[Aim]: Which lines of the data contain the string "kern"? Pull each of them out in full.
------------
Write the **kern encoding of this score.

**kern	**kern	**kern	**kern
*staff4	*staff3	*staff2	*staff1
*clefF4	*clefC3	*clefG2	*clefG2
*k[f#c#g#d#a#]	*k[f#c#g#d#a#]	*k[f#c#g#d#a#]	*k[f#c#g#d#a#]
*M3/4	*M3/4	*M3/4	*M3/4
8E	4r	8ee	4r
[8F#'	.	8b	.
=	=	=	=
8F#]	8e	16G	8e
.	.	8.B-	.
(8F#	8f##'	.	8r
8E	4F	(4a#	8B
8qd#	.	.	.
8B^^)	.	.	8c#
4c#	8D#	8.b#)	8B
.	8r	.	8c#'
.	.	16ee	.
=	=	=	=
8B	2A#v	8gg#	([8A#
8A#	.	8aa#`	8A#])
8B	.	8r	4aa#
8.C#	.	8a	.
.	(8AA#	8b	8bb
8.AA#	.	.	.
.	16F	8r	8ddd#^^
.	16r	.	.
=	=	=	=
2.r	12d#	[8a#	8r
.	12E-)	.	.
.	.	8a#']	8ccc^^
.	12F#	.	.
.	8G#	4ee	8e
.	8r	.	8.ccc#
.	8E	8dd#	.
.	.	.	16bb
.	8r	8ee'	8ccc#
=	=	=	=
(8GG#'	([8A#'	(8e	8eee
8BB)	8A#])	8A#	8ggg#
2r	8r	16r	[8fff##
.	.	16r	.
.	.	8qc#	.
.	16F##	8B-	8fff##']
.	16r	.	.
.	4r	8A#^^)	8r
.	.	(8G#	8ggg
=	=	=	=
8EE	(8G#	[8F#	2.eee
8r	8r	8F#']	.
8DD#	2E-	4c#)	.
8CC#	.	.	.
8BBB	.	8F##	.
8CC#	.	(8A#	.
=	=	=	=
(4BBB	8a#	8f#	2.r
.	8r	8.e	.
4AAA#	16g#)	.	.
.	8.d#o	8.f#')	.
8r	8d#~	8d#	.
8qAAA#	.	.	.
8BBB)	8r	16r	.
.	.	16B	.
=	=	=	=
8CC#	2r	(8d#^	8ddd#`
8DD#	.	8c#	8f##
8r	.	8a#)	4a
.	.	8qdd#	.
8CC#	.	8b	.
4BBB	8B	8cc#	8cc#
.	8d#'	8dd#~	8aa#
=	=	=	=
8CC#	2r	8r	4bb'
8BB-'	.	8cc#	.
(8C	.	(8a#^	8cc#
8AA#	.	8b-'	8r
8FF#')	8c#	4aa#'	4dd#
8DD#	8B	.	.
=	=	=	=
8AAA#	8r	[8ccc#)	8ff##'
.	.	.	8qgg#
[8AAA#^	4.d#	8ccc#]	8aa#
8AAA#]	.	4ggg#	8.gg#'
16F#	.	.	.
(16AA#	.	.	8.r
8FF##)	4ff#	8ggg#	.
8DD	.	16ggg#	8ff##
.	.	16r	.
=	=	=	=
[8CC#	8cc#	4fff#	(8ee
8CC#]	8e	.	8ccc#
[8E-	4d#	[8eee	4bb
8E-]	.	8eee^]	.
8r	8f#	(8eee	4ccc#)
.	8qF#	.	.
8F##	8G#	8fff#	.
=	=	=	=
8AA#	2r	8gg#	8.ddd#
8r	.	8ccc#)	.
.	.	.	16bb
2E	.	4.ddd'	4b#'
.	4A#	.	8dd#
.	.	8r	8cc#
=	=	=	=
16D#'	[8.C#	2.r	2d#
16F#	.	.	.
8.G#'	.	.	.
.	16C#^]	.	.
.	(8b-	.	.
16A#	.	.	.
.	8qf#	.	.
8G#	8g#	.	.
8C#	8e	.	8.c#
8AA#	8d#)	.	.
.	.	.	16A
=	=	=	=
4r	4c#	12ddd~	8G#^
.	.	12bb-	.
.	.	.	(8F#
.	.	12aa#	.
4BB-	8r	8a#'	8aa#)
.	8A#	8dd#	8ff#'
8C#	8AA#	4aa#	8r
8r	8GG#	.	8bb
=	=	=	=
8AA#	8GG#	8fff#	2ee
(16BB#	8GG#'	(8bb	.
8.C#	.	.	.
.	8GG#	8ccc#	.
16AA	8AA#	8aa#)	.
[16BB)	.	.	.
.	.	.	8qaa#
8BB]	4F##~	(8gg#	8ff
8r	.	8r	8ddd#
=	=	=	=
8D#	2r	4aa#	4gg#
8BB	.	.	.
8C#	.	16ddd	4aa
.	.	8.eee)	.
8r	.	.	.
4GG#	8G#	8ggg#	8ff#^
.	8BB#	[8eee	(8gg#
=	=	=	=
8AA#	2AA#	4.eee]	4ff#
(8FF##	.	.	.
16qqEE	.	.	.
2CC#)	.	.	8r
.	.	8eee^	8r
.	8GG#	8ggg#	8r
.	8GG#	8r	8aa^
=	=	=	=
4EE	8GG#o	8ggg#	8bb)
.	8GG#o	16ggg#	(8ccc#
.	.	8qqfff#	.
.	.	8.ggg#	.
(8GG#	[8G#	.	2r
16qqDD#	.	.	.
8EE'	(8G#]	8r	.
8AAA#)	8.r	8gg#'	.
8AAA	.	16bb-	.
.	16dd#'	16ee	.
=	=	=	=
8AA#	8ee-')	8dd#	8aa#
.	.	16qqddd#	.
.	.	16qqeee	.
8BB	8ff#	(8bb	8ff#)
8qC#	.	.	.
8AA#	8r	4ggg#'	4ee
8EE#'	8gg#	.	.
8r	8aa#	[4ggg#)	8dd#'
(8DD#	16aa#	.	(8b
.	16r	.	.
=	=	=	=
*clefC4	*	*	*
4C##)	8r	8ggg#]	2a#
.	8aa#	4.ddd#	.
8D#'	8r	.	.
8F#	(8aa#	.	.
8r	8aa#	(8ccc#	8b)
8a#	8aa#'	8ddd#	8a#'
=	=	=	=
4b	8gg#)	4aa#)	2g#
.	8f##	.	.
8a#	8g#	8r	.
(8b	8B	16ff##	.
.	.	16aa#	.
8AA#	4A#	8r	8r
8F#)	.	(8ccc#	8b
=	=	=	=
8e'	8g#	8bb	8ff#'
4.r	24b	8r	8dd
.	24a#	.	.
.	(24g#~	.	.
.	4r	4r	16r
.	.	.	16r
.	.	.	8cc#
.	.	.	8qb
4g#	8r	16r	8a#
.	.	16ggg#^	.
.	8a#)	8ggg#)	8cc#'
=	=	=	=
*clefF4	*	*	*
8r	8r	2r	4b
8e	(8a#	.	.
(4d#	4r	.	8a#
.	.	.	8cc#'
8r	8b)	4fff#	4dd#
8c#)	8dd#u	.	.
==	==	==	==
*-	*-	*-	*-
------------
[Reply to the exercise]:
Write the **kern encoding of this score.
**kern	**kern	**kern	**kern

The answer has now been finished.